● **What to work on**: Restate the data exactly as given and keep the pictures out.

* * * * * * * * *

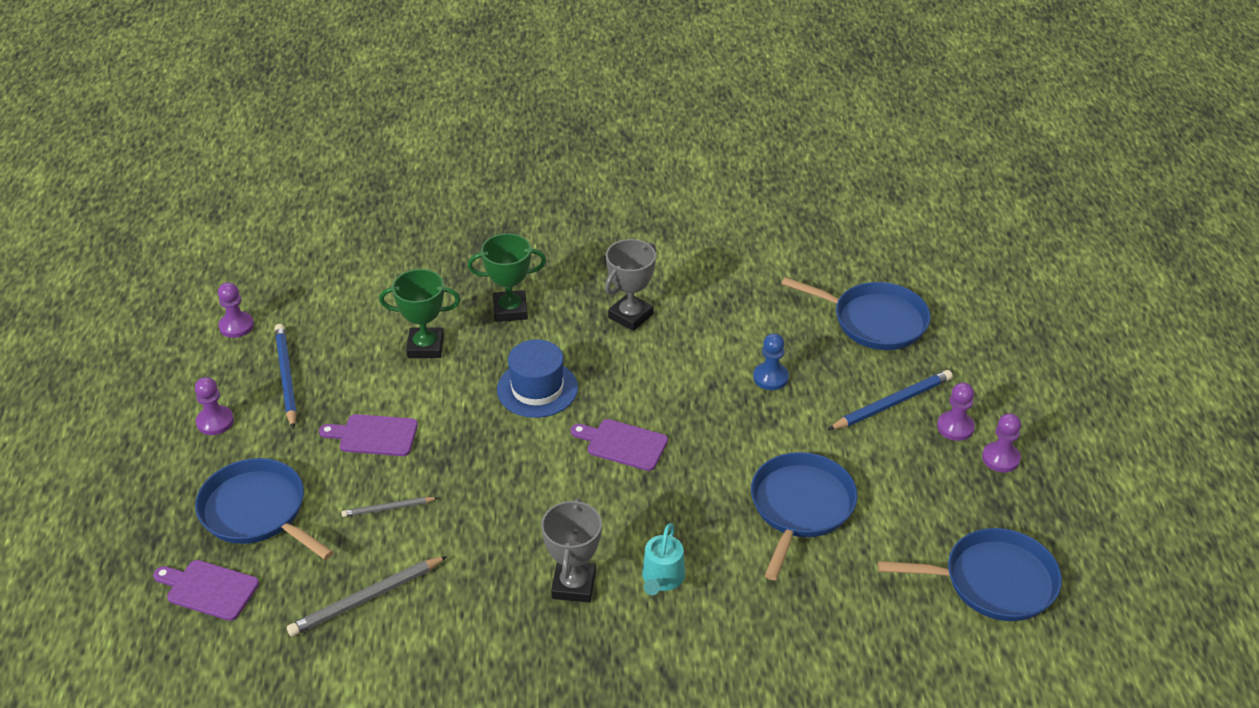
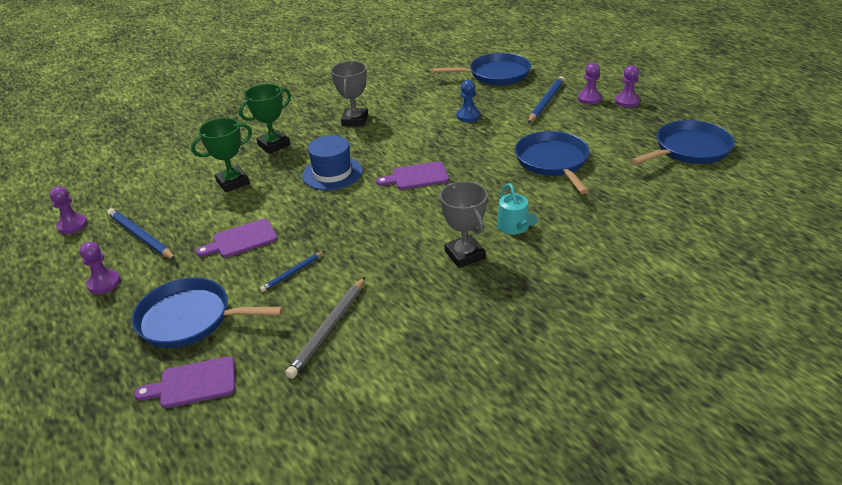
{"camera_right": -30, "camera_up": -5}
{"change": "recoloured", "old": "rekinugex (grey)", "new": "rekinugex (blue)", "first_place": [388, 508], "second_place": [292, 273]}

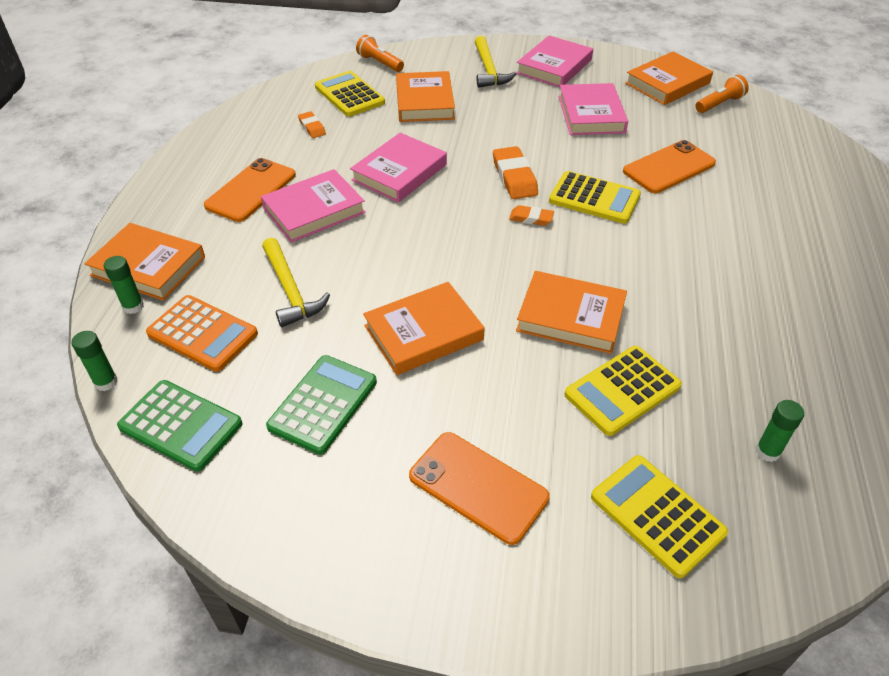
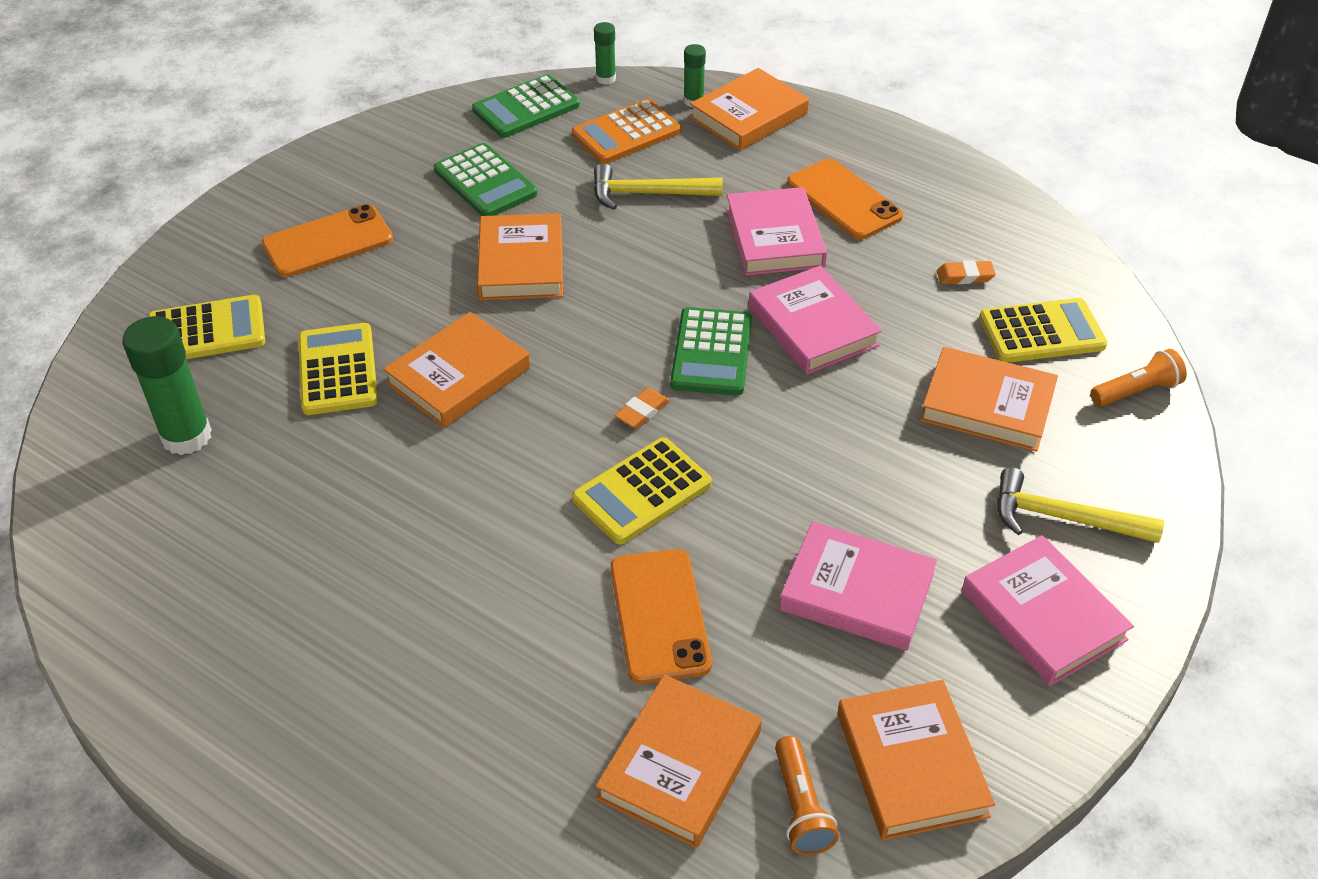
{"camera_right": 115, "camera_up": 0}
{"change": "resized", "old": "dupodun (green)", "first_place": [767, 451], "second_place": [186, 436], "factor": 1.88}
{"change": "added", "new": "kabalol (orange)", "second_place": [679, 765]}
{"change": "added", "new": "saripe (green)", "second_place": [711, 352]}
{"change": "removed", "old": "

* * * * * * * * *

● **Task result**:
{"camera_right": -30, "camera_up": -5}
{"change": "recoloured", "old": "rekinugex (grey)", "new": "rekinugex (blue)", "first_place": [388, 508], "second_place": [292, 273]}

{"camera_right": 115, "camera_up": 0}
{"change": "resized", "old": "dupodun (green)", "first_place": [767, 451], "second_place": [186, 436], "factor": 1.88}
{"change": "added", "new": "kabalol (orange)", "second_place": [679, 765]}
{"change": "added", "new": "saripe (green)", "second_place": [711, 352]}
{"change": "removed", "old": "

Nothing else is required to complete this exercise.